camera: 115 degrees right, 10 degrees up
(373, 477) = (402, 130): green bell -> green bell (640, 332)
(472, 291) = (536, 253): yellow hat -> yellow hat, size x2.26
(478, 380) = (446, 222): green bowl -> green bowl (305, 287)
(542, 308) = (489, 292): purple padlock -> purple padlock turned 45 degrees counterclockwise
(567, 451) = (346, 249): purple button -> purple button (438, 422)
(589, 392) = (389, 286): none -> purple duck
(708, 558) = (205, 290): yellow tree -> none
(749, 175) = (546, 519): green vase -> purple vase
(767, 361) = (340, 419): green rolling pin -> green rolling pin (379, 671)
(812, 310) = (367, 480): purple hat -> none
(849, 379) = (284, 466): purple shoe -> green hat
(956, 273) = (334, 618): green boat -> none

==

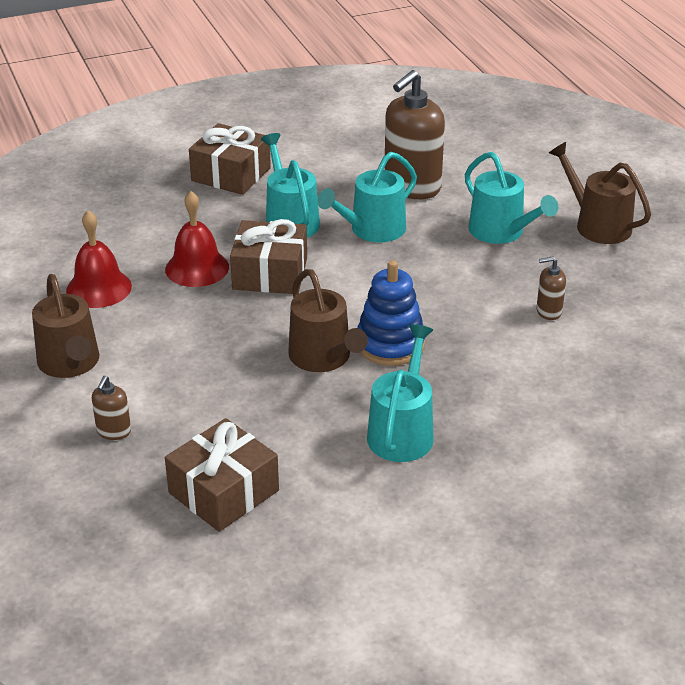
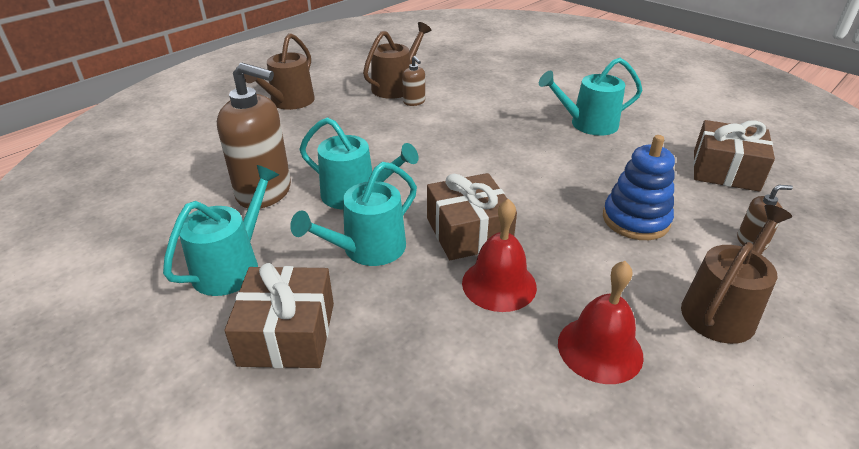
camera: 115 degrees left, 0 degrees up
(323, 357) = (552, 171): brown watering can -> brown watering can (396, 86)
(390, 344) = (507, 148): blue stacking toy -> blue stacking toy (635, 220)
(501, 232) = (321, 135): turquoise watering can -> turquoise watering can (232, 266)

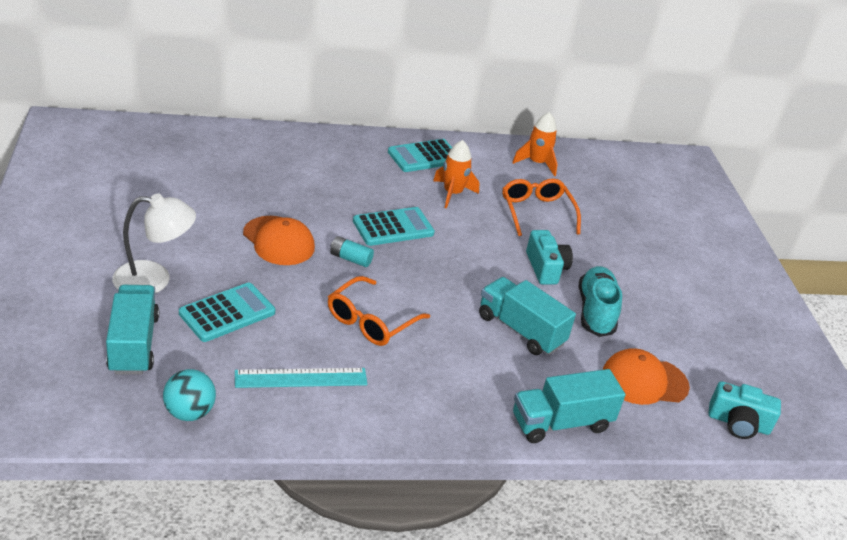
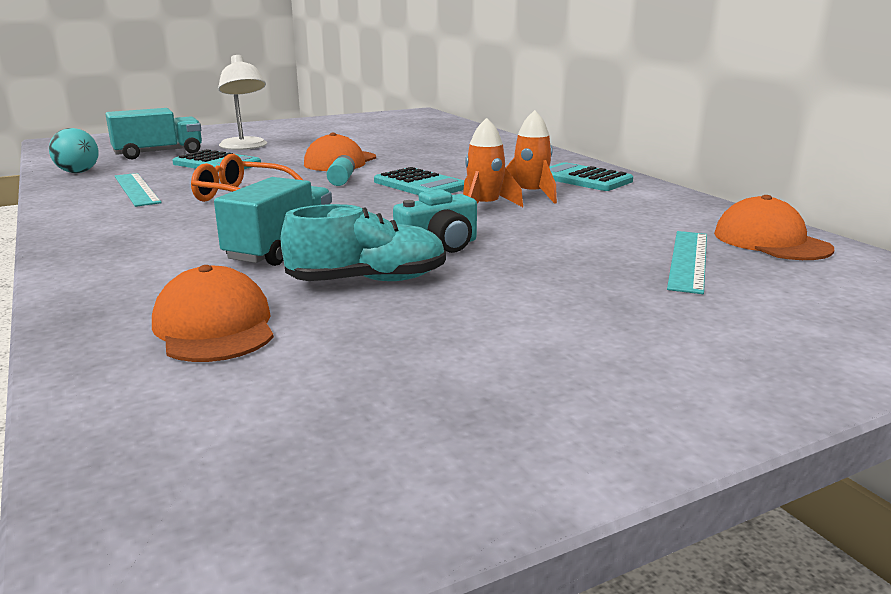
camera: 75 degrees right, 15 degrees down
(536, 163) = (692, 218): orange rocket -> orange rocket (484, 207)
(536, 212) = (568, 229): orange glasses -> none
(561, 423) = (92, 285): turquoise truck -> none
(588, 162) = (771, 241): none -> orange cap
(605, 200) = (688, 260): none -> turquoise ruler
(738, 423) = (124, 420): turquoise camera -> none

--

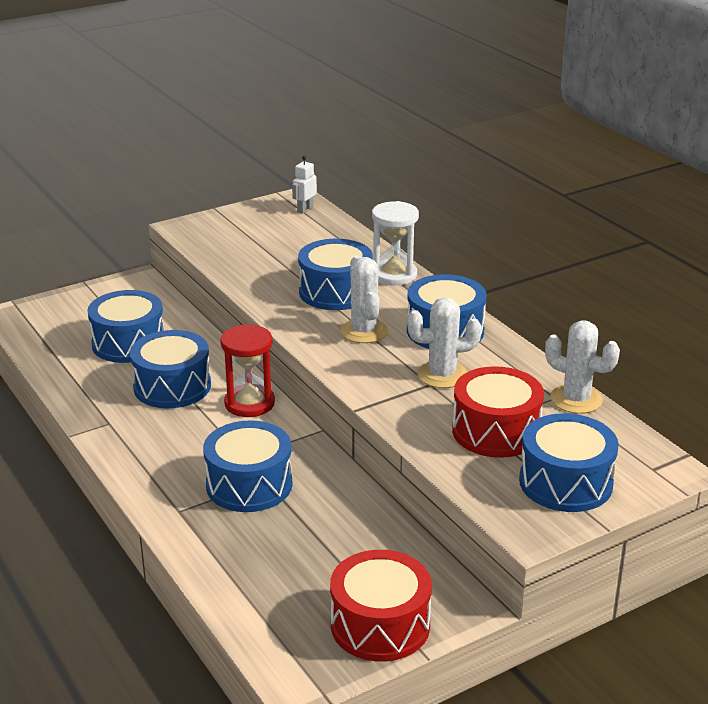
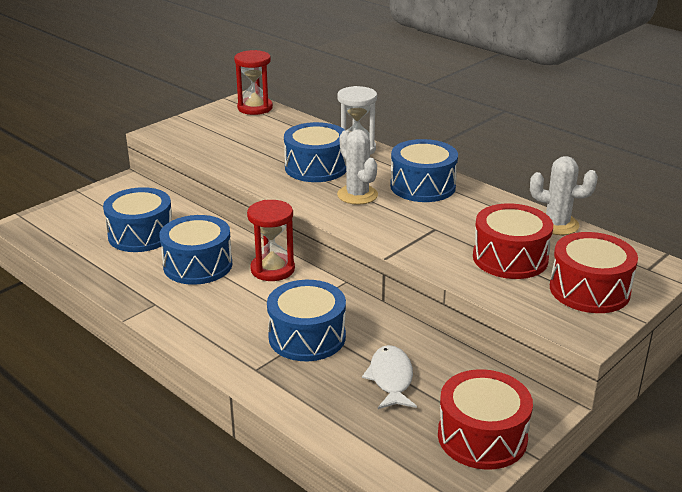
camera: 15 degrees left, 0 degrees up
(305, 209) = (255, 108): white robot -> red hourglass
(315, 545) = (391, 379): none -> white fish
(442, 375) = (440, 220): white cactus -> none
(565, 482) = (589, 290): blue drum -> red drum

(REQUIRED WORK) Return word for word the lines above from the line with "camera: 115 degrees right, 10 degrees up" to the line with "(956, 273) = (334, 618): green boat -> none", including both and leaving out all others.

(WRITTEN SOLUTION)
camera: 115 degrees right, 10 degrees up
(373, 477) = (402, 130): green bell -> green bell (640, 332)
(472, 291) = (536, 253): yellow hat -> yellow hat, size x2.26
(478, 380) = (446, 222): green bowl -> green bowl (305, 287)
(542, 308) = (489, 292): purple padlock -> purple padlock turned 45 degrees counterclockwise
(567, 451) = (346, 249): purple button -> purple button (438, 422)
(589, 392) = (389, 286): none -> purple duck
(708, 558) = (205, 290): yellow tree -> none
(749, 175) = (546, 519): green vase -> purple vase
(767, 361) = (340, 419): green rolling pin -> green rolling pin (379, 671)
(812, 310) = (367, 480): purple hat -> none
(849, 379) = (284, 466): purple shoe -> green hat
(956, 273) = (334, 618): green boat -> none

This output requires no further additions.